**Provided data**
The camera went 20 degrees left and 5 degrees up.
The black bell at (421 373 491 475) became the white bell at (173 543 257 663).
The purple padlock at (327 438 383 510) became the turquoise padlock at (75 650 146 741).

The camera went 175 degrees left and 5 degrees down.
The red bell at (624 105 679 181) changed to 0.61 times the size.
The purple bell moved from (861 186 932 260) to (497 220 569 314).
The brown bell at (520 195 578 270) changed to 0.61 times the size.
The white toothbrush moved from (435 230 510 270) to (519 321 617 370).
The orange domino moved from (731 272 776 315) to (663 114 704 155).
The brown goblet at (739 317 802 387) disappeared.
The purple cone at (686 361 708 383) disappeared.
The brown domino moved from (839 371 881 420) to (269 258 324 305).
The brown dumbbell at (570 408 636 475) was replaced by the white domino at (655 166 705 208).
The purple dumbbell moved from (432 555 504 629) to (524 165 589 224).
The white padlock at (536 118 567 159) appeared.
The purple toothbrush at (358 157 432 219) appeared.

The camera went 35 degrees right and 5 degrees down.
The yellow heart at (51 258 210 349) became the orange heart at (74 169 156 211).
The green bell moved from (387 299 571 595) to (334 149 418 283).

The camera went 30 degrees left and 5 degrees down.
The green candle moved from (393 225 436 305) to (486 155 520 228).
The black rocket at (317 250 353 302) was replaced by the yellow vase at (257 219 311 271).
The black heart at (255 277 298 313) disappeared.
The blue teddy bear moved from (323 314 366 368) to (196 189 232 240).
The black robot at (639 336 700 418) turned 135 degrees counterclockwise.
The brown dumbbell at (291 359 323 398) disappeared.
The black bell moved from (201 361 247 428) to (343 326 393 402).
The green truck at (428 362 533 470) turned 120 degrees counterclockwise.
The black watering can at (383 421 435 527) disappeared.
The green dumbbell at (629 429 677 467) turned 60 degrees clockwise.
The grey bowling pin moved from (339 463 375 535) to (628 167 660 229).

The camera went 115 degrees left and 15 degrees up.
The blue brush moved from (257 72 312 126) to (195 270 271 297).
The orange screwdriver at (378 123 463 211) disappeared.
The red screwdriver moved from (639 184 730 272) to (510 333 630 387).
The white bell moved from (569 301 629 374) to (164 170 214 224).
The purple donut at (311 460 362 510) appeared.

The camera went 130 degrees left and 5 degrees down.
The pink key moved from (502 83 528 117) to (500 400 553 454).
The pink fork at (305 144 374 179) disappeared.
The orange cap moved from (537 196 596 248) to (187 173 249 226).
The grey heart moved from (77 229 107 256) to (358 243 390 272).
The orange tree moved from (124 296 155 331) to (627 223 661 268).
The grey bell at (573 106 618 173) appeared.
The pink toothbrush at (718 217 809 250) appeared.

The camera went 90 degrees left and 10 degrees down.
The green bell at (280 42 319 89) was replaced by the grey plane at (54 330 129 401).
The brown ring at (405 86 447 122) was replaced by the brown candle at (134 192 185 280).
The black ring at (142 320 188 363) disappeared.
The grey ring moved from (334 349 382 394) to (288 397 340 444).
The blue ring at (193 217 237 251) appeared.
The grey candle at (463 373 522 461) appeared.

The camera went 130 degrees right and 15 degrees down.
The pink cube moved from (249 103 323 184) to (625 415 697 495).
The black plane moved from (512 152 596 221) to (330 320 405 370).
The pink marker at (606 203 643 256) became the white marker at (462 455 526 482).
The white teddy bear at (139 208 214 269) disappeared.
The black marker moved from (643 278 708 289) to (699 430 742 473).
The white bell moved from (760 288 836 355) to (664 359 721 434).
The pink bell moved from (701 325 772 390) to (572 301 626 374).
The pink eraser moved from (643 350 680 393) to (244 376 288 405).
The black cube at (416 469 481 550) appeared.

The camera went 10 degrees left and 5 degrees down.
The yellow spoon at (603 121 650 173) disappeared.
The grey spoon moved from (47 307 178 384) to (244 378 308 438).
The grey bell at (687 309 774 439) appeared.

**Problem**
Would you output, from the records above, exactly the run of lines that starts at the line containing "The black rocket" and ends at the line containing "The red screwdriver", and only that run?

**Task answer**
The black rocket at (317 250 353 302) was replaced by the yellow vase at (257 219 311 271).
The black heart at (255 277 298 313) disappeared.
The blue teddy bear moved from (323 314 366 368) to (196 189 232 240).
The black robot at (639 336 700 418) turned 135 degrees counterclockwise.
The brown dumbbell at (291 359 323 398) disappeared.
The black bell moved from (201 361 247 428) to (343 326 393 402).
The green truck at (428 362 533 470) turned 120 degrees counterclockwise.
The black watering can at (383 421 435 527) disappeared.
The green dumbbell at (629 429 677 467) turned 60 degrees clockwise.
The grey bowling pin moved from (339 463 375 535) to (628 167 660 229).

The camera went 115 degrees left and 15 degrees up.
The blue brush moved from (257 72 312 126) to (195 270 271 297).
The orange screwdriver at (378 123 463 211) disappeared.
The red screwdriver moved from (639 184 730 272) to (510 333 630 387).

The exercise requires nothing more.